**What is being asked**
Please retype the data below line for line and leave out every picture.

**Data for review**
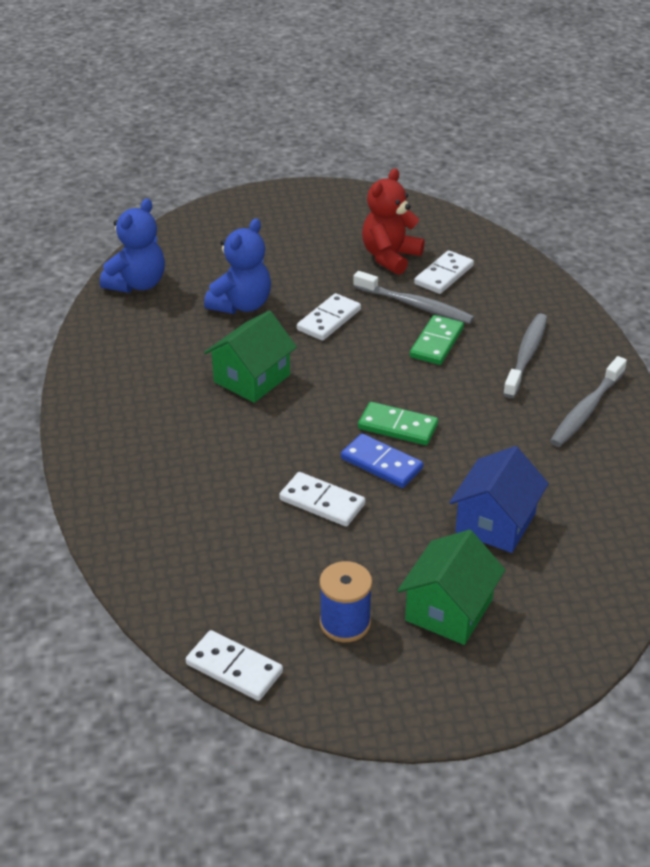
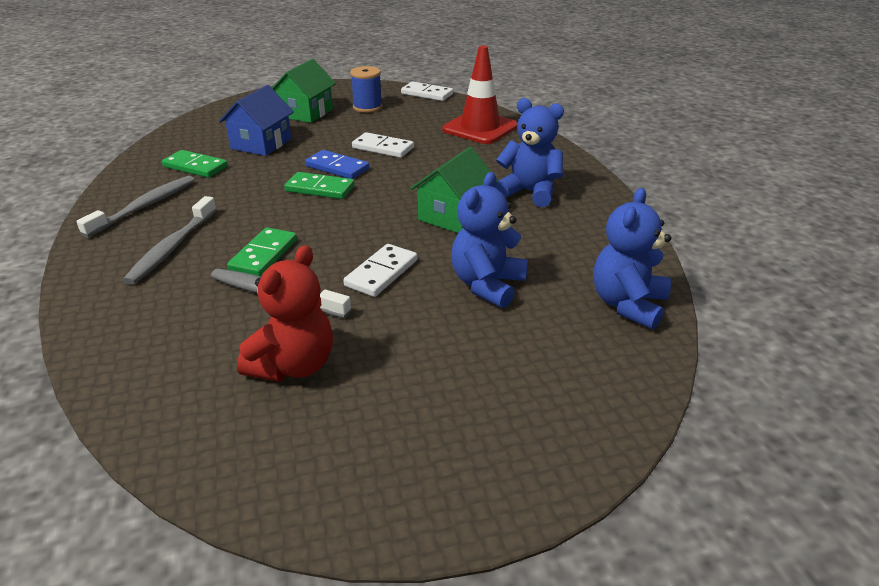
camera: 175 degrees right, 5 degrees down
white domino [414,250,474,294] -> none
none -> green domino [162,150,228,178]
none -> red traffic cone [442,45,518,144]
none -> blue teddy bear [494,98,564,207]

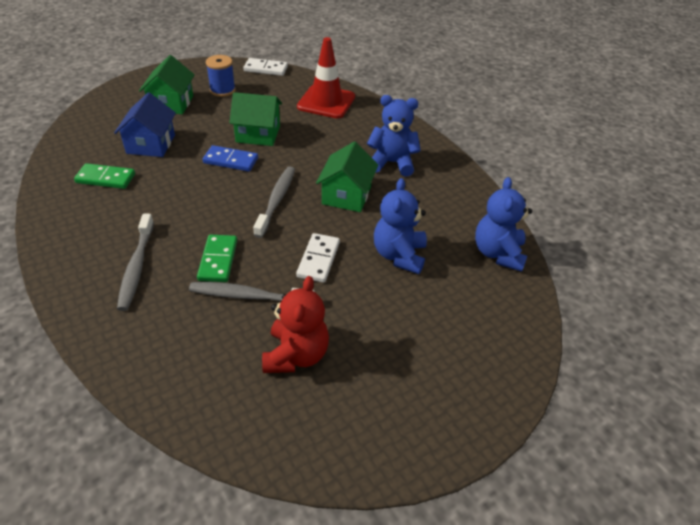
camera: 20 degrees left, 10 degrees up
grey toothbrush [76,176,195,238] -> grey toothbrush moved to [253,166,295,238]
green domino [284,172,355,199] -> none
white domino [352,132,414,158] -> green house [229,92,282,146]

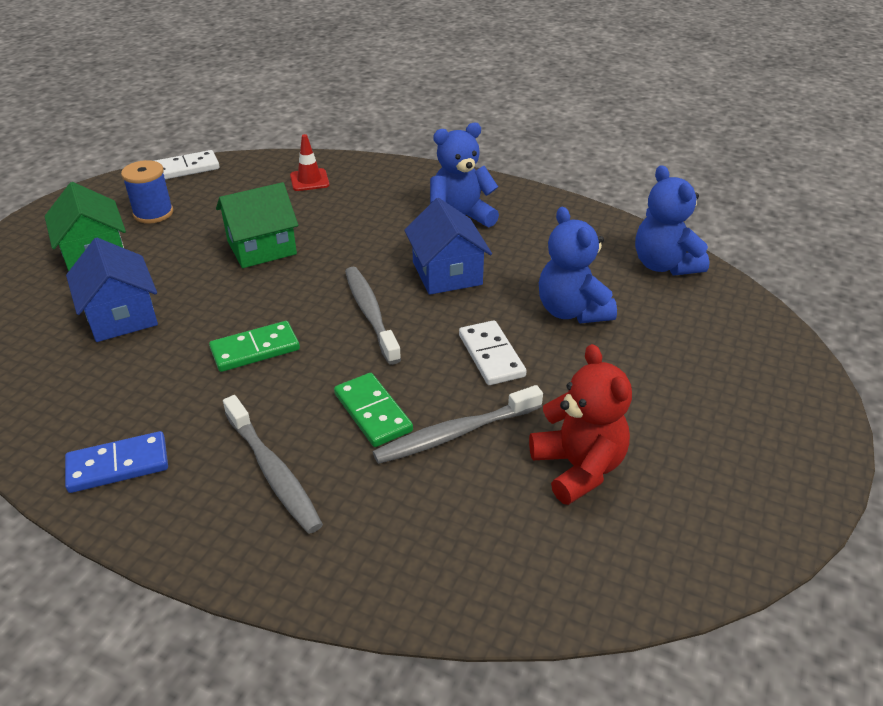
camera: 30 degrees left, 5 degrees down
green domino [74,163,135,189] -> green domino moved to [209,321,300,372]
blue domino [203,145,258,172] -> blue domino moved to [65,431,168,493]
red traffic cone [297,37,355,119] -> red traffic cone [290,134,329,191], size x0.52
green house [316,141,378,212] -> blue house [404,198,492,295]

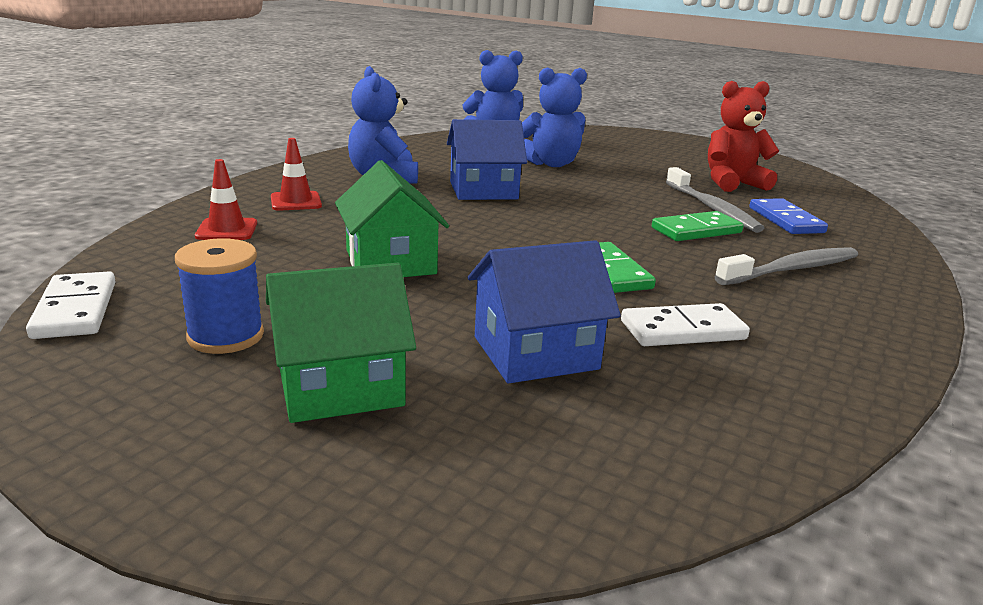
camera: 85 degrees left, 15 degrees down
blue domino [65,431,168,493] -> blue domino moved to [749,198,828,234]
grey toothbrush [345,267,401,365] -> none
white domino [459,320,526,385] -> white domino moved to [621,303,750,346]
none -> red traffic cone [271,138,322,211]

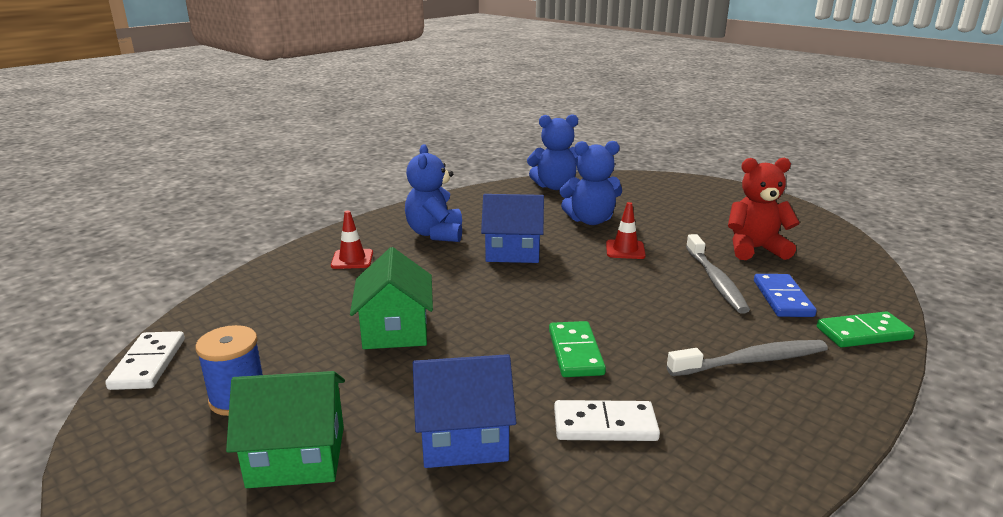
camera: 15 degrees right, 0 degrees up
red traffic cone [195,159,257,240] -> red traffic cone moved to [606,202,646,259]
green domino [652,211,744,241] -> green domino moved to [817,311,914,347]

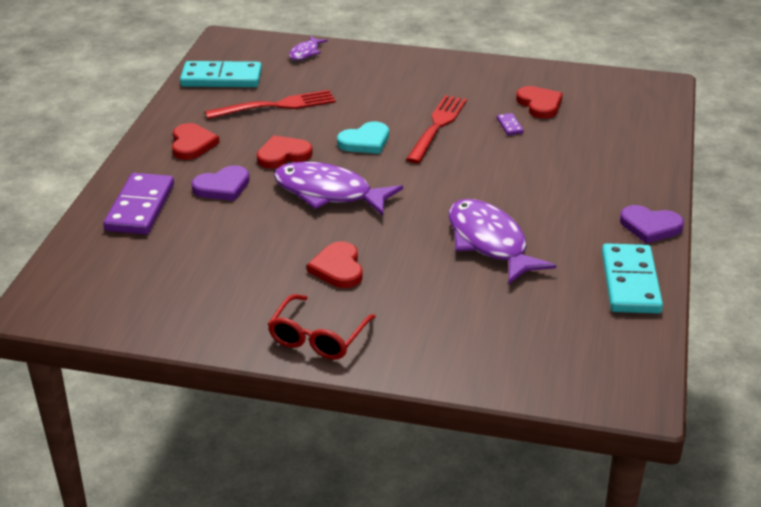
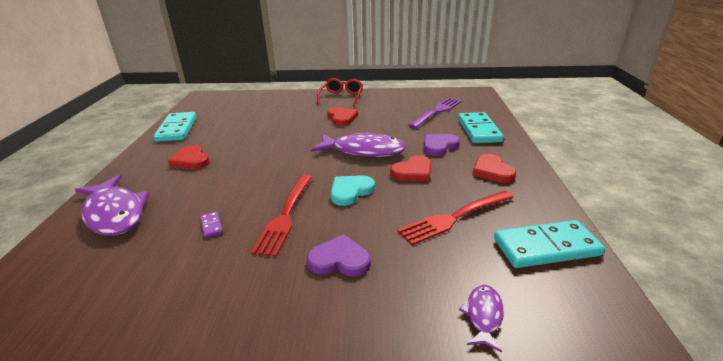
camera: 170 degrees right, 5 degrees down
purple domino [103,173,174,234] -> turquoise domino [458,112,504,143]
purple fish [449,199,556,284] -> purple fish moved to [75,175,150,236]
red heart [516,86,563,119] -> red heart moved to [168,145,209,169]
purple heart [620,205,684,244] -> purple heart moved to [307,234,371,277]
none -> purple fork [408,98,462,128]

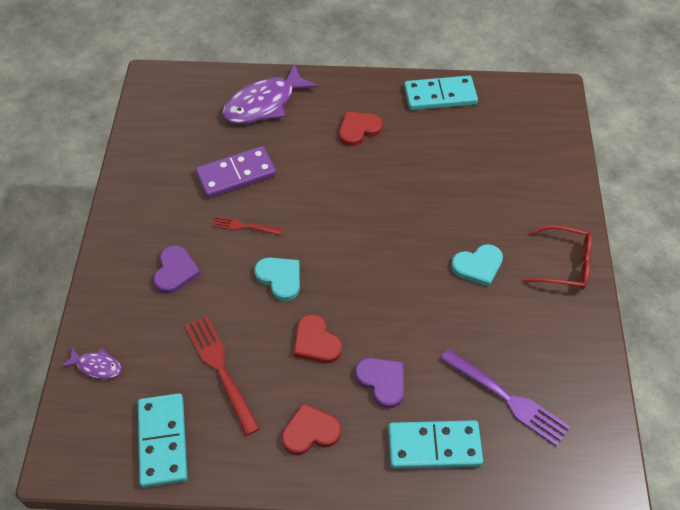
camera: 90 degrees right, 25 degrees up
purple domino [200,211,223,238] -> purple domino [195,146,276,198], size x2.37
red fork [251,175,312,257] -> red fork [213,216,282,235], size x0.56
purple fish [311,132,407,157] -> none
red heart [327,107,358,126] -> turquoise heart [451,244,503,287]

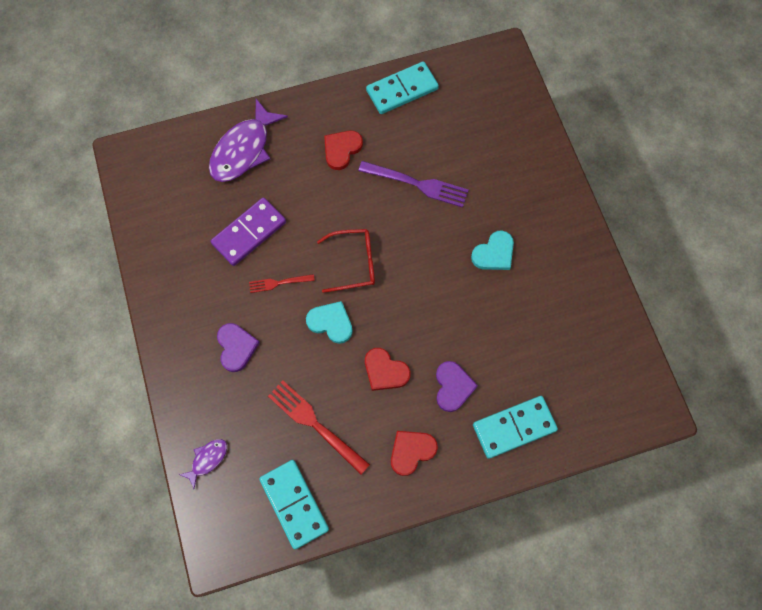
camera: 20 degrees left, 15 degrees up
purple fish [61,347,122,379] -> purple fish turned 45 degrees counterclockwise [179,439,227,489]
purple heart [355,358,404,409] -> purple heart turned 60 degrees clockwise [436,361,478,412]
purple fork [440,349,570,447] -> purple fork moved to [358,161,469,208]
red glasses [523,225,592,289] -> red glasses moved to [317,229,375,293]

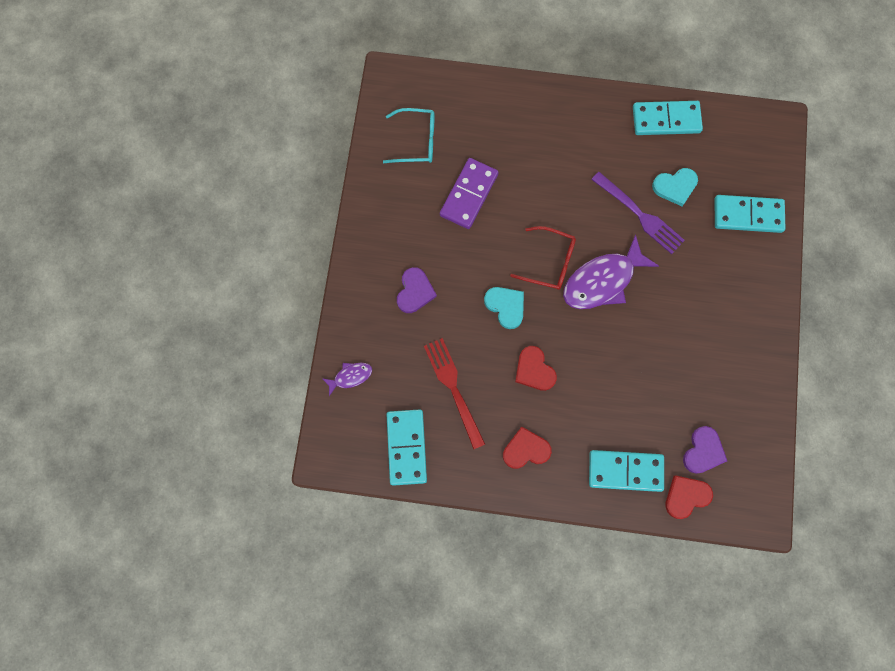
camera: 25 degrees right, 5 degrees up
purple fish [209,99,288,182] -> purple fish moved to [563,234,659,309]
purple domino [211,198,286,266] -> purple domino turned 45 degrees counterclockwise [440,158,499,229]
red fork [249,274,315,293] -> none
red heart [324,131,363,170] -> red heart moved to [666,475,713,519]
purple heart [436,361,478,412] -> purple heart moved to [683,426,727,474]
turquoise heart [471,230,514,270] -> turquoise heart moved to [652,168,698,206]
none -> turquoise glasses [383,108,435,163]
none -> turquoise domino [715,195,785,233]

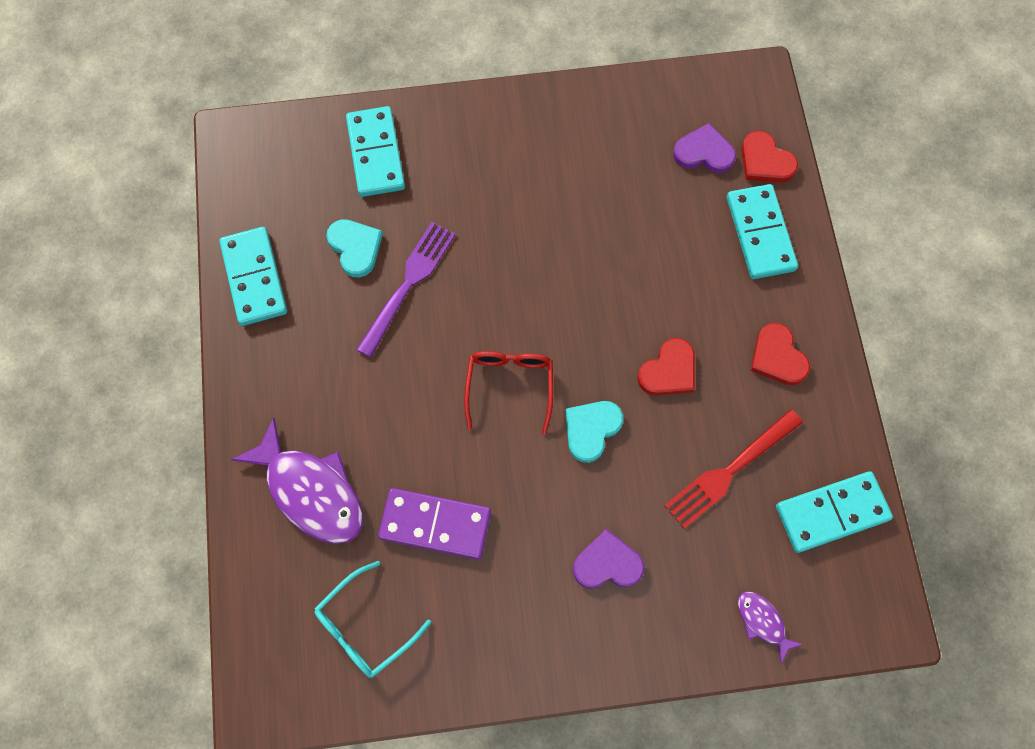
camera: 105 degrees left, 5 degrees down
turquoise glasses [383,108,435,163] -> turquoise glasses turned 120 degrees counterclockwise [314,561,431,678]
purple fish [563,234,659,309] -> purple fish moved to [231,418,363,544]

**Response**
camera: 175 degrees right, 5 degrees down
white domino [414,250,474,294] -> none
none -> green domino [162,150,228,178]
none -> red traffic cone [442,45,518,144]
none -> blue teddy bear [494,98,564,207]

camera: 20 degrees left, 10 degrees up
grey toothbrush [76,176,195,238] -> grey toothbrush moved to [253,166,295,238]
green domino [284,172,355,199] -> none
white domino [352,132,414,158] -> green house [229,92,282,146]

camera: 30 degrees left, 5 degrees down
green domino [74,163,135,189] -> green domino moved to [209,321,300,372]
blue domino [203,145,258,172] -> blue domino moved to [65,431,168,493]
red traffic cone [297,37,355,119] -> red traffic cone [290,134,329,191], size x0.52
green house [316,141,378,212] -> blue house [404,198,492,295]

camera: 85 degrees left, 15 degrees down
blue domino [65,431,168,493] -> blue domino moved to [749,198,828,234]
grey toothbrush [345,267,401,365] -> none
white domino [459,320,526,385] -> white domino moved to [621,303,750,346]
none -> red traffic cone [271,138,322,211]

camera: 15 degrees right, 0 degrees up
red traffic cone [195,159,257,240] -> red traffic cone moved to [606,202,646,259]
green domino [652,211,744,241] -> green domino moved to [817,311,914,347]

camera: 170 degrees right, 5 degrees down
purple domino [103,173,174,234] -> turquoise domino [458,112,504,143]
purple fish [449,199,556,284] -> purple fish moved to [75,175,150,236]
red heart [516,86,563,119] -> red heart moved to [168,145,209,169]
purple heart [620,205,684,244] -> purple heart moved to [307,234,371,277]
none -> purple fork [408,98,462,128]

camera: 90 degrees right, 25 degrees up
purple domino [200,211,223,238] -> purple domino [195,146,276,198], size x2.37
red fork [251,175,312,257] -> red fork [213,216,282,235], size x0.56
purple fish [311,132,407,157] -> none
red heart [327,107,358,126] -> turquoise heart [451,244,503,287]

camera: 20 degrees left, 15 degrees up
purple fish [61,347,122,379] -> purple fish turned 45 degrees counterclockwise [179,439,227,489]
purple heart [355,358,404,409] -> purple heart turned 60 degrees clockwise [436,361,478,412]
purple fork [440,349,570,447] -> purple fork moved to [358,161,469,208]
red glasses [523,225,592,289] -> red glasses moved to [317,229,375,293]

camera: 25 degrees right, 5 degrees up
purple fish [209,99,288,182] -> purple fish moved to [563,234,659,309]
purple domino [211,198,286,266] -> purple domino turned 45 degrees counterclockwise [440,158,499,229]
red fork [249,274,315,293] -> none
red heart [324,131,363,170] -> red heart moved to [666,475,713,519]
purple heart [436,361,478,412] -> purple heart moved to [683,426,727,474]
turquoise heart [471,230,514,270] -> turquoise heart moved to [652,168,698,206]
none -> turquoise glasses [383,108,435,163]
none -> turquoise domino [715,195,785,233]

camera: 105 degrees left, 5 degrees down
turquoise glasses [383,108,435,163] -> turquoise glasses turned 120 degrees counterclockwise [314,561,431,678]
purple fish [563,234,659,309] -> purple fish moved to [231,418,363,544]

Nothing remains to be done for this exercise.